Material provided ▸

== Segment start ==

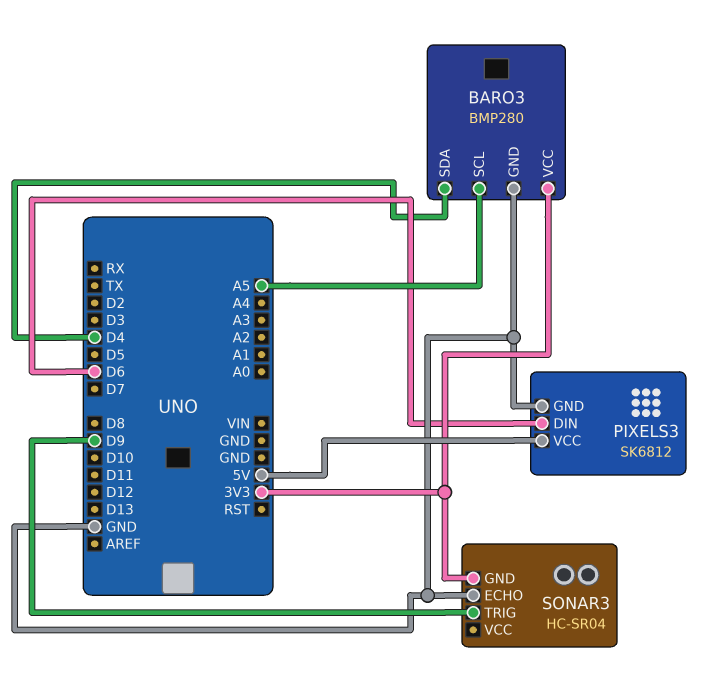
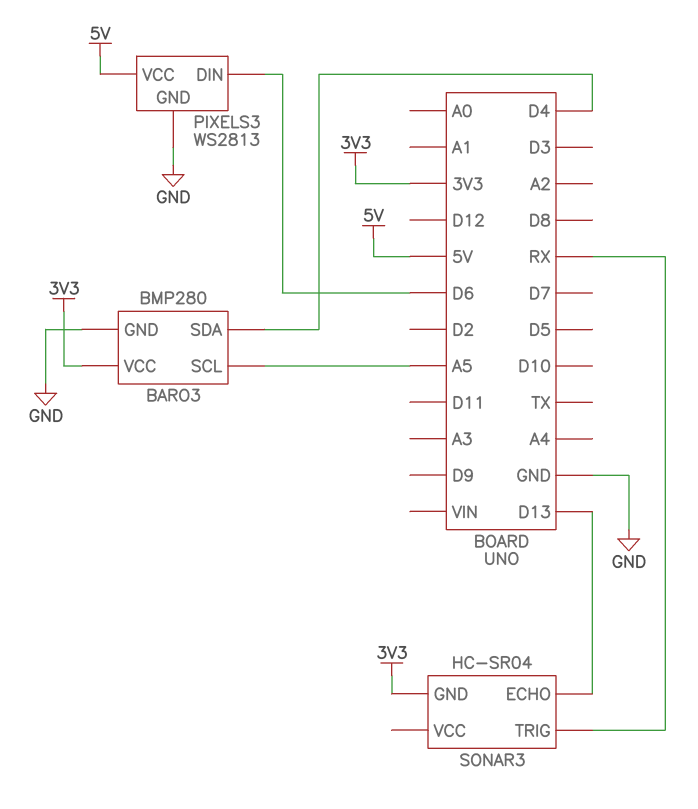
PIXELS3: SK6812 -> WS2813
SONAR3 pin ECHO: GND -> D13
SONAR3 pin TRIG: D9 -> RX

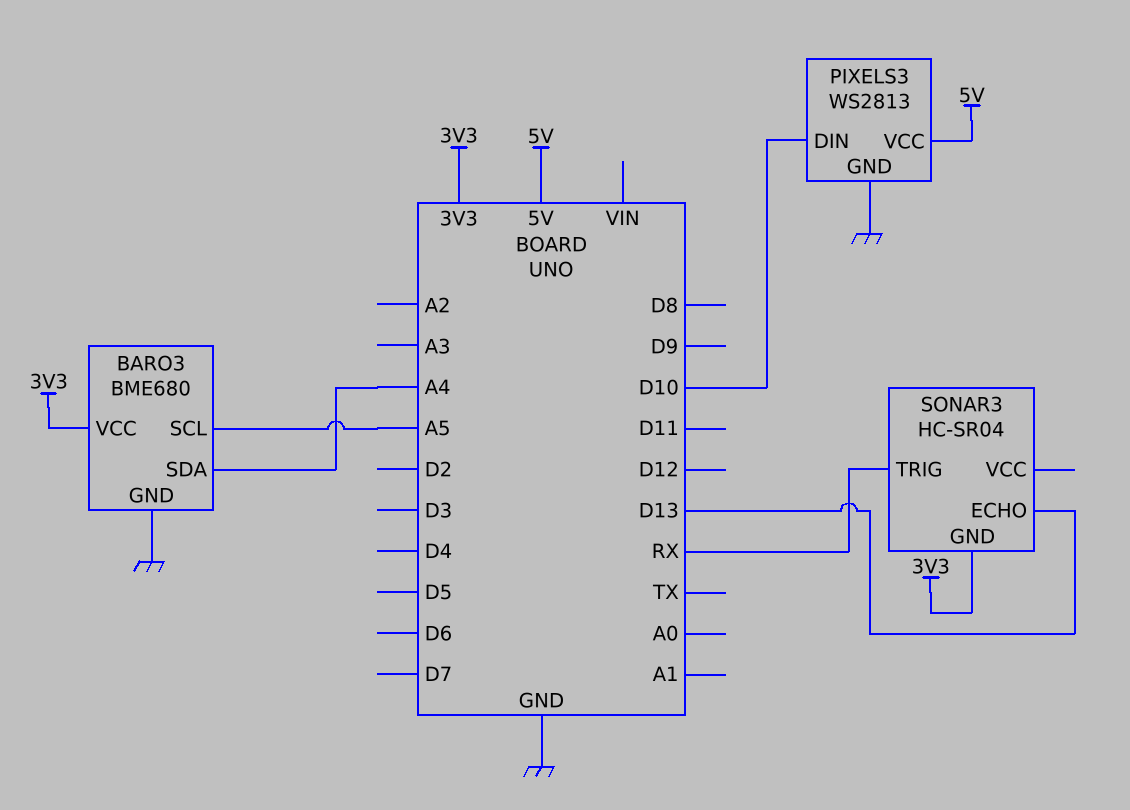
BARO3: BMP280 -> BME680
BARO3 pin SDA: D4 -> A4
PIXELS3 pin DIN: D6 -> D10

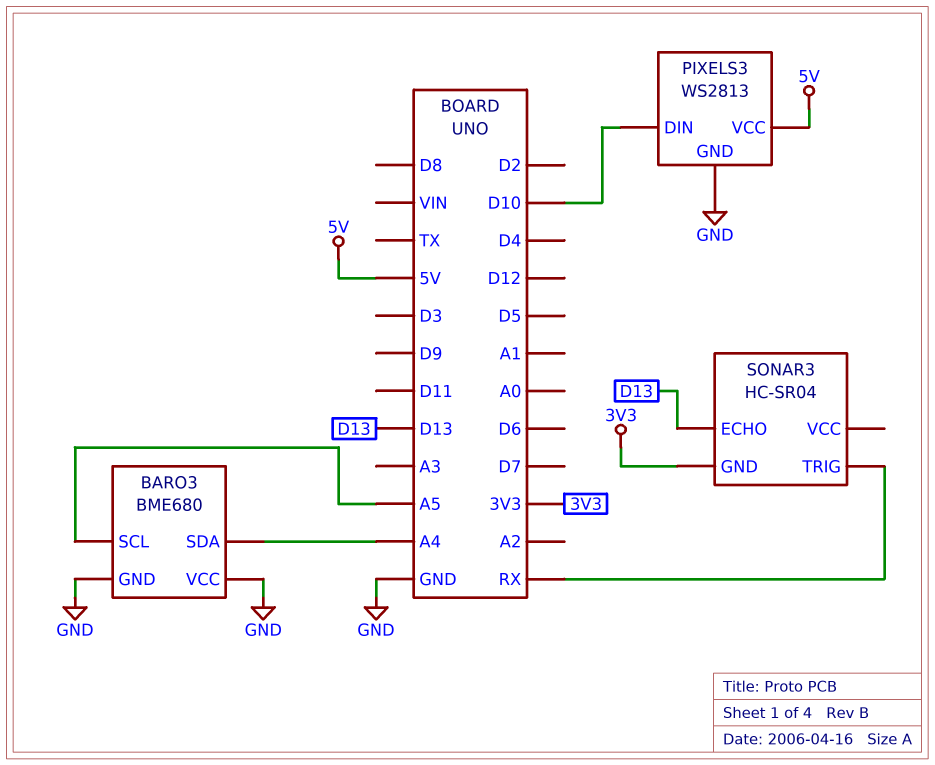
BARO3 pin VCC: 3V3 -> GND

== Segment end ==

What the task asks ▸ Copy out every entry exactly as written, but not the pictures.

Answer space ▸
PIXELS3: SK6812 -> WS2813
SONAR3 pin ECHO: GND -> D13
SONAR3 pin TRIG: D9 -> RX

BARO3: BMP280 -> BME680
BARO3 pin SDA: D4 -> A4
PIXELS3 pin DIN: D6 -> D10

BARO3 pin VCC: 3V3 -> GND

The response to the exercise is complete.